→ Your instructions: In the data that follows, count the lines where "spinning" appears, and write only the number.

→ Dataset content:
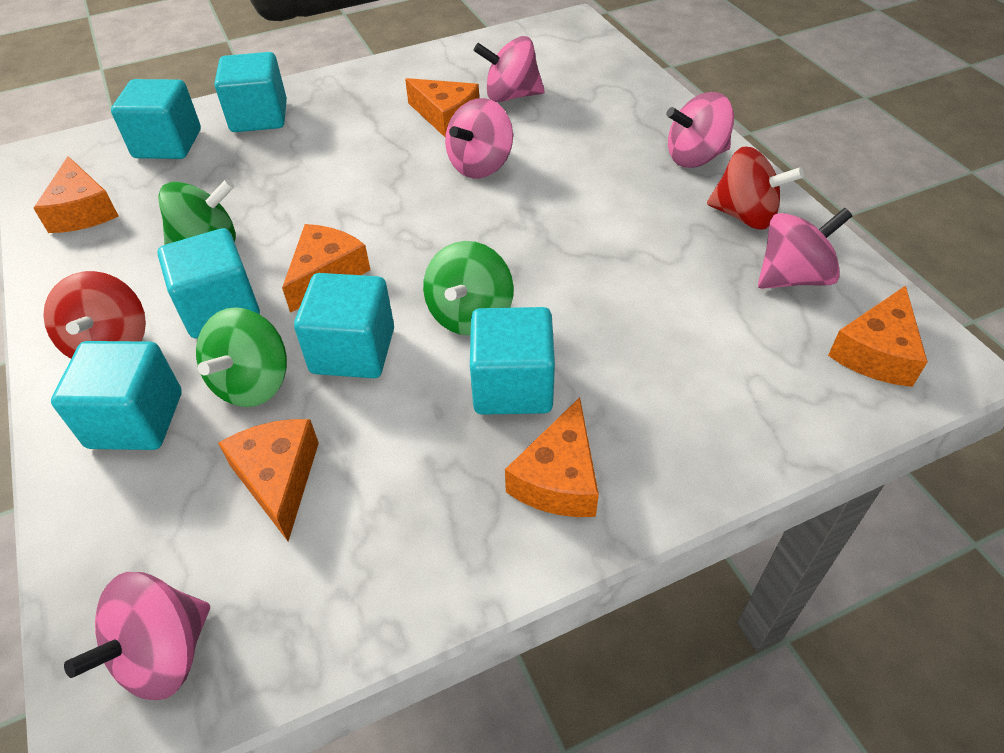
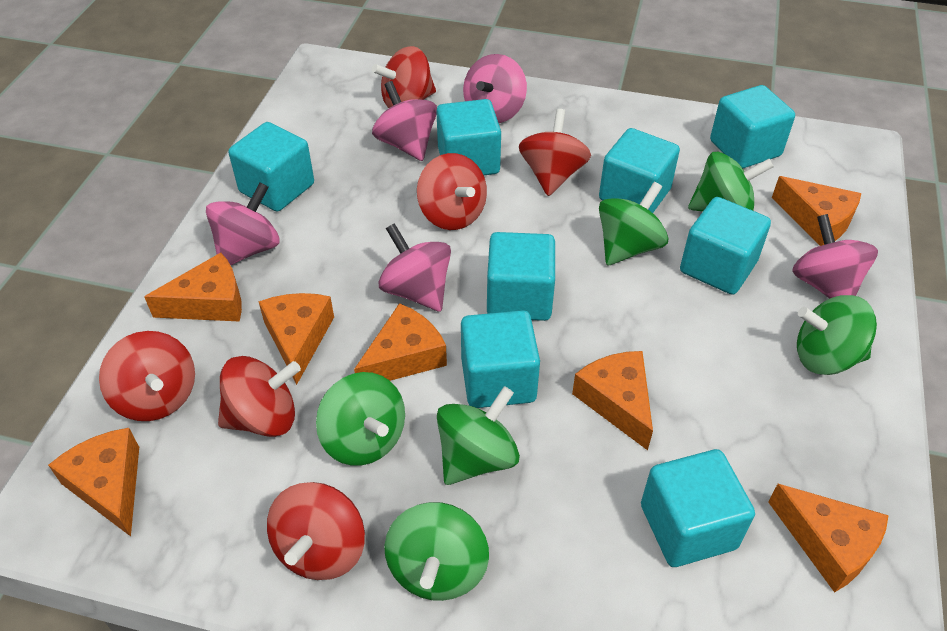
green spinning top: 3 -> 6
orange cheese: 6 -> 7
red spinning top: 2 -> 6
turquoise cube: 6 -> 8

→ Task solution: 2